→ **Exercise requirements**: Nothing beyond the line containing "grey ring: 5 -> 3" should be printed; print each line exactly from the first line of the listing below through it.

→ **Extracted entries**:
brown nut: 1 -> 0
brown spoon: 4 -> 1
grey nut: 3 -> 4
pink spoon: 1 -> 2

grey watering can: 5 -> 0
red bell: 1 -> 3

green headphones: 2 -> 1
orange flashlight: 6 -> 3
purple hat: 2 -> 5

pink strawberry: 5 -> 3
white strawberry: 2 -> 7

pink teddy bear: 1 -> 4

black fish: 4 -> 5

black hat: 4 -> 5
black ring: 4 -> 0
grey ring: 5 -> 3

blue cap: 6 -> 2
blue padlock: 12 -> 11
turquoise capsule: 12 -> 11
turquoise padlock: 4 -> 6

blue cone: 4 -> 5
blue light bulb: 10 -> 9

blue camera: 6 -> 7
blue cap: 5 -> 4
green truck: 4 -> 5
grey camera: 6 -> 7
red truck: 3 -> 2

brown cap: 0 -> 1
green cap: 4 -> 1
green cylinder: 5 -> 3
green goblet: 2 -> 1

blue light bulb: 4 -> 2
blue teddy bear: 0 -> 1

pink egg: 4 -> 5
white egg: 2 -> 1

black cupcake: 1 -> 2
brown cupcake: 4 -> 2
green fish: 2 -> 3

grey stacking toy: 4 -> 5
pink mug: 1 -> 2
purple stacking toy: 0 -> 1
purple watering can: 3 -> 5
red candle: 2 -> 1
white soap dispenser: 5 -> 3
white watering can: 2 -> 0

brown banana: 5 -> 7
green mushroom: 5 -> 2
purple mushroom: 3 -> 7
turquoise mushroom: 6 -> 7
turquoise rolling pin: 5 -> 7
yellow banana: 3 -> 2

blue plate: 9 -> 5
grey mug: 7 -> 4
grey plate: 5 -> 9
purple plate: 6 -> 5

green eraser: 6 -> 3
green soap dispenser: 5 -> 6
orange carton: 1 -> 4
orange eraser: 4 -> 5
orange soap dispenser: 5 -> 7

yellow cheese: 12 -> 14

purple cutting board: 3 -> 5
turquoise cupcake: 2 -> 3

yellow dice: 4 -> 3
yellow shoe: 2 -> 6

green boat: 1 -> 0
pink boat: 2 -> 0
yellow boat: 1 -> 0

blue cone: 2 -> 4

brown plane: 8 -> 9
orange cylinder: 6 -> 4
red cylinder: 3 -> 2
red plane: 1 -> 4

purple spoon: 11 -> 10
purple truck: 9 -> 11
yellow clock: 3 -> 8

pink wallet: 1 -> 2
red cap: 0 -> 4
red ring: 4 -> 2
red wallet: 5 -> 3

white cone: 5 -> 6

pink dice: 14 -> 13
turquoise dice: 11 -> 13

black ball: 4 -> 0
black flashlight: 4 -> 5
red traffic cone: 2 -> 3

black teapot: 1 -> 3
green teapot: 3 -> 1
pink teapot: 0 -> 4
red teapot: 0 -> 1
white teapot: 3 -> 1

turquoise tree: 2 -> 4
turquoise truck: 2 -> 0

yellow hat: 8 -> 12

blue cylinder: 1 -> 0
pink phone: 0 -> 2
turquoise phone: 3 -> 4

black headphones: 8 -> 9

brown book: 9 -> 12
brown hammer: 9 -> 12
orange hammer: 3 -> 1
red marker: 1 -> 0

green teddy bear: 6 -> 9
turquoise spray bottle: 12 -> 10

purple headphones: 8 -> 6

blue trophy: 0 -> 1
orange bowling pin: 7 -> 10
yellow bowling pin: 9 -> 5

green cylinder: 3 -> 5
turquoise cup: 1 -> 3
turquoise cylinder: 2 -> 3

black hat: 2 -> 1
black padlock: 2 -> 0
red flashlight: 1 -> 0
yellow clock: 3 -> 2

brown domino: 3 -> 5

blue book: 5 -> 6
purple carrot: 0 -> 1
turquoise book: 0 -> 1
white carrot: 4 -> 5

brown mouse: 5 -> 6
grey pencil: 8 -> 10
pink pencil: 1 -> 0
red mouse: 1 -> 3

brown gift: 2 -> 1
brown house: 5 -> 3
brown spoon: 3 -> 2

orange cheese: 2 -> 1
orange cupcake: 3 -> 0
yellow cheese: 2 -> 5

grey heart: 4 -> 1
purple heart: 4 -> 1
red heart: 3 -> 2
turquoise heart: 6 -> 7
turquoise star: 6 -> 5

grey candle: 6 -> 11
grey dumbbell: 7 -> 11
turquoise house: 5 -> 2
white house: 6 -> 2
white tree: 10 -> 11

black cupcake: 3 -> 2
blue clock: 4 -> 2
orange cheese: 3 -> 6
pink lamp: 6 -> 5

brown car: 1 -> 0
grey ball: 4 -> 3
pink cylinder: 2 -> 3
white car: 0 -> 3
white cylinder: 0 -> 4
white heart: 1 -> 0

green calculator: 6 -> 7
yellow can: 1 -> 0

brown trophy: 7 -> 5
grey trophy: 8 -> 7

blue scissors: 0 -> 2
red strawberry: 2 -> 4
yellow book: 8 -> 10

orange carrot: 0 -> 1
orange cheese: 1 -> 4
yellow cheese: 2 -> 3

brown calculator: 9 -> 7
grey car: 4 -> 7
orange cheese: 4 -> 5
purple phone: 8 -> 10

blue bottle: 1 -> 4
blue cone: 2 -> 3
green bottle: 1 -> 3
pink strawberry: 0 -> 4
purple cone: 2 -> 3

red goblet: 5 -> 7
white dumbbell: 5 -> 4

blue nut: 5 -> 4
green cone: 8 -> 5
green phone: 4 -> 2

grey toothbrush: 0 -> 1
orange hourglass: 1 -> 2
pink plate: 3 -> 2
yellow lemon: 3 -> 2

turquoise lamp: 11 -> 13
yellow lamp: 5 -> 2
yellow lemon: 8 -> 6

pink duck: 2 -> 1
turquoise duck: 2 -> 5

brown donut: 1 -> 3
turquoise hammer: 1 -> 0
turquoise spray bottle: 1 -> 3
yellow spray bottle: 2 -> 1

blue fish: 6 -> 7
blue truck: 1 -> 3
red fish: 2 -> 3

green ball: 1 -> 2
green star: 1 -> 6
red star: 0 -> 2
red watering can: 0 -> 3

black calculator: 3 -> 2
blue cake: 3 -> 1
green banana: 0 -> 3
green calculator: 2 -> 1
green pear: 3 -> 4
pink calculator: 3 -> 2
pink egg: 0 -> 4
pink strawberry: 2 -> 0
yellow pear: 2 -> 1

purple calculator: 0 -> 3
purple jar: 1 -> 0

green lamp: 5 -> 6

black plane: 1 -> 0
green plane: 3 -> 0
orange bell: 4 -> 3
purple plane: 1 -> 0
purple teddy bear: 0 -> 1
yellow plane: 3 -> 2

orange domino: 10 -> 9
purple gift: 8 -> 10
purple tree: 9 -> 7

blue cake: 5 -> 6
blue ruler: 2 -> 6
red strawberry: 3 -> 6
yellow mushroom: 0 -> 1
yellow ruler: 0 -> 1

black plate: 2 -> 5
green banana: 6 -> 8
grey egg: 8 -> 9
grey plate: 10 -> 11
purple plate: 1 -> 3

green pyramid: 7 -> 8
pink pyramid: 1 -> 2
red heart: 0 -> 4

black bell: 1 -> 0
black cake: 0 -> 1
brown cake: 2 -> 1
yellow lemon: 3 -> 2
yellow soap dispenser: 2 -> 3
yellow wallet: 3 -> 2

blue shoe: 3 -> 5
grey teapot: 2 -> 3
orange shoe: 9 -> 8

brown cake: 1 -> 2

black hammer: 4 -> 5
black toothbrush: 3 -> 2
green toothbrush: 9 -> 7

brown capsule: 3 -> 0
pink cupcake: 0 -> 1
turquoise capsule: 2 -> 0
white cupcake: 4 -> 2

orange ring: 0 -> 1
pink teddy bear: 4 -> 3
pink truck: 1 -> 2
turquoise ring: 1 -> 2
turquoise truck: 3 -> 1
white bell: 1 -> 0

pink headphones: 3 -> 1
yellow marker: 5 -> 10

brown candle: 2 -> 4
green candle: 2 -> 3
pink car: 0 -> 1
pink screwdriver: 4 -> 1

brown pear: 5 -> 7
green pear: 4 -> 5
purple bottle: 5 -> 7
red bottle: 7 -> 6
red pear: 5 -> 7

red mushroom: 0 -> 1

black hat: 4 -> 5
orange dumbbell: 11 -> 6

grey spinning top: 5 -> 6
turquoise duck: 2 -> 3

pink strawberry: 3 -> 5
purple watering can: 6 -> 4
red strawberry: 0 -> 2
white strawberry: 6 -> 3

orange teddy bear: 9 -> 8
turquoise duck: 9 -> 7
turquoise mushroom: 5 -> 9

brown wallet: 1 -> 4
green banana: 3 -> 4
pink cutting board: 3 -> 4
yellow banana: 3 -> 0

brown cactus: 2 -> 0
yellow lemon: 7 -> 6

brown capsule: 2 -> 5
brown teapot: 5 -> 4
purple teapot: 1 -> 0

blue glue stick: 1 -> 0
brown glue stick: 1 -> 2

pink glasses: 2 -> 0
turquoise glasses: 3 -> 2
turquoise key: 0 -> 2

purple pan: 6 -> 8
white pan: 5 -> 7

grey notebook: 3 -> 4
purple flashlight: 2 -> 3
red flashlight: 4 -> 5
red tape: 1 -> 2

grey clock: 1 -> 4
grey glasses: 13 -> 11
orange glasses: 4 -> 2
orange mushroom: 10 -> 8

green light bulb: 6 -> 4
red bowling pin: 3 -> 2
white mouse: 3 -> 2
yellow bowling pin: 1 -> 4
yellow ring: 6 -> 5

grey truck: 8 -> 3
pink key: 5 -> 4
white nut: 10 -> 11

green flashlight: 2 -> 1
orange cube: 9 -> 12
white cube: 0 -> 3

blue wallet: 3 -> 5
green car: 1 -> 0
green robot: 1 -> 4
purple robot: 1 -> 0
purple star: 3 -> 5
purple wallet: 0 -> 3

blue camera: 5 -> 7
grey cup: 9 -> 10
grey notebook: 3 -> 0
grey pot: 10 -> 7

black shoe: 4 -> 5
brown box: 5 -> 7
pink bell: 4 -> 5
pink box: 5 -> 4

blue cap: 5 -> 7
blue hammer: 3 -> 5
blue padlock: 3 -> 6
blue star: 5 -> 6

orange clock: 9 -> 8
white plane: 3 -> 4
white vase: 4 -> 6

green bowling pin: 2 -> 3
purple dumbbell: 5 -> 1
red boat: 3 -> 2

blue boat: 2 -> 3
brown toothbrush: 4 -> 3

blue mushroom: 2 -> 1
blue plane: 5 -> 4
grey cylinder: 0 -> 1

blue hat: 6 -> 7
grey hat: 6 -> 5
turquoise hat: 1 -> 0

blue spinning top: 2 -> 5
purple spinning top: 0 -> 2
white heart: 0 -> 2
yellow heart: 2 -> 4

→ **Your response**:
brown nut: 1 -> 0
brown spoon: 4 -> 1
grey nut: 3 -> 4
pink spoon: 1 -> 2

grey watering can: 5 -> 0
red bell: 1 -> 3

green headphones: 2 -> 1
orange flashlight: 6 -> 3
purple hat: 2 -> 5

pink strawberry: 5 -> 3
white strawberry: 2 -> 7

pink teddy bear: 1 -> 4

black fish: 4 -> 5

black hat: 4 -> 5
black ring: 4 -> 0
grey ring: 5 -> 3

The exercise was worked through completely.